* **HOW TO COMPLETE THIS TASK**: In the records below, find the line with "yellow 1x2 slope [465,99,523,157]" and repeat exactly every line from it through the line with "none -> yellow 1x3 plate [357,74,422,132]". Pictures stay out.

* **INFORMATION**:
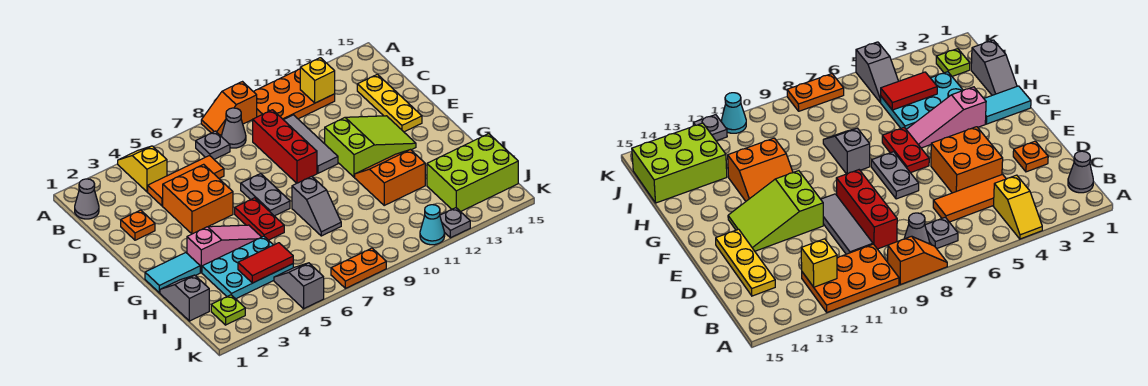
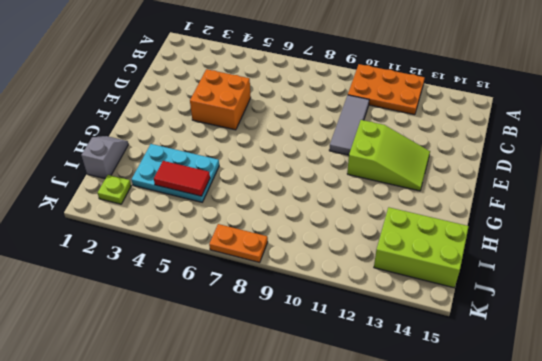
none -> yellow 1x2 slope [118,146,167,192]
none -> orange 1x2 slope [201,82,257,135]
none -> grey 1x1 cone [75,179,99,219]

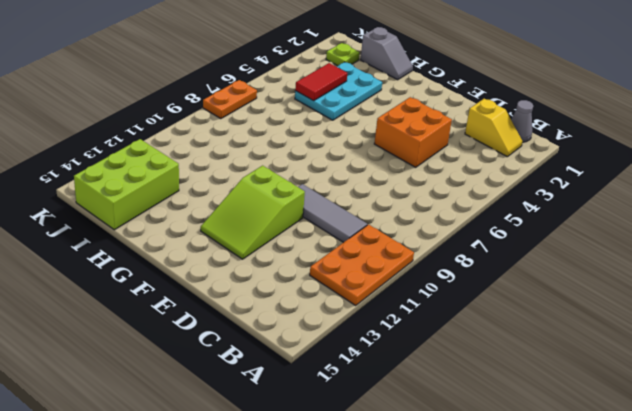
yellow 1x2 slope [465,99,523,157] -> yellow 1x2 slope moved to [118,146,167,192]
none -> orange 1x2 slope [201,82,257,135]
none -> grey 1x1 plate [196,131,230,159]
none -> grey 1x1 cone [221,108,246,148]

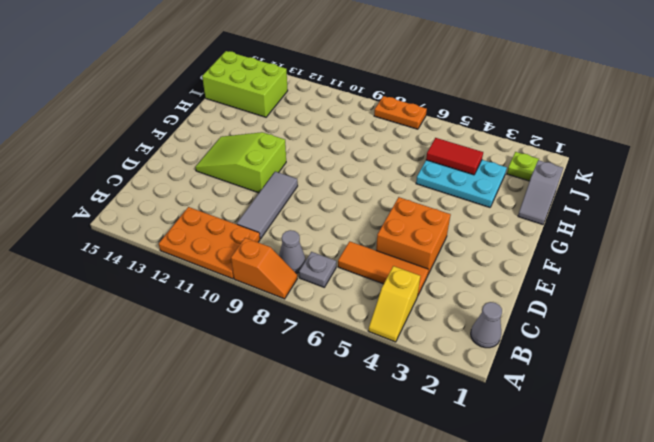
none -> red 1x3 brick [253,110,317,183]
none -> yellow 1x3 plate [357,74,422,132]
none -> orange 1x1 plate [121,210,155,240]

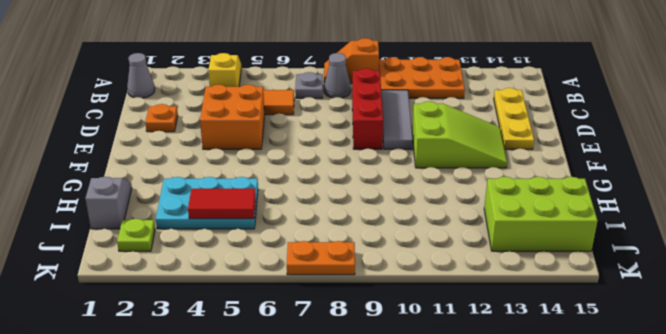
none -> grey 1x2 plate [241,174,290,216]
none -> red 1x2 plate [235,198,284,240]
none -> cyan 1x2 tile [145,253,200,293]

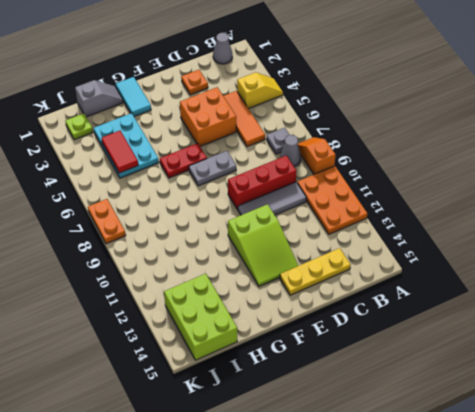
none -> pink 1x3 slope [187,225,261,272]
none -> grey 1x2 slope [292,176,341,236]
none -> orange 2x2 slope [355,150,425,205]

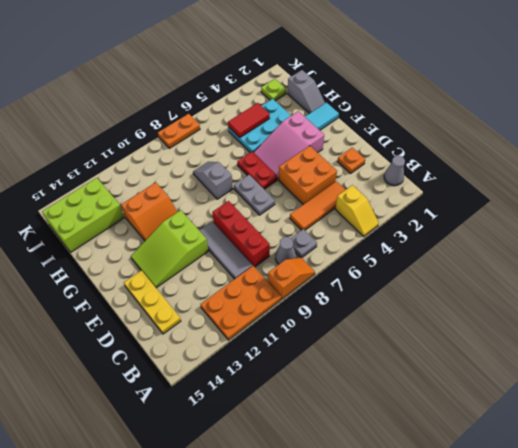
pink 2x3 slope [253,111,324,180] -> pink 1x3 slope [187,225,261,272]
none -> grey 1x2 slope [274,263,324,309]
none -> cyan 1x1 cone [420,205,445,245]
none -> grey 1x1 plate [440,208,470,238]

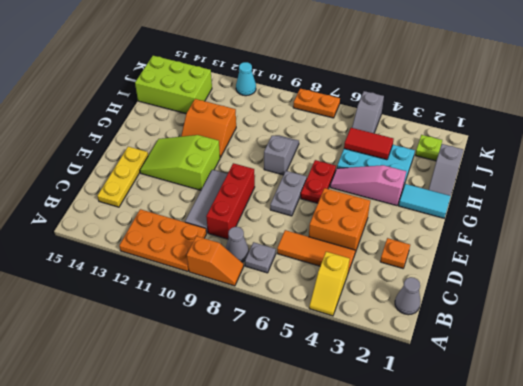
none -> grey 1x1 plate [440,208,470,238]
none -> yellow 1x1 brick [300,58,335,103]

* **RESULT OF THE EXERCISE**:
yellow 1x2 slope [465,99,523,157] -> yellow 1x2 slope moved to [118,146,167,192]
none -> orange 1x2 slope [201,82,257,135]
none -> grey 1x1 plate [196,131,230,159]
none -> grey 1x1 cone [221,108,246,148]

none -> red 1x3 brick [253,110,317,183]
none -> yellow 1x3 plate [357,74,422,132]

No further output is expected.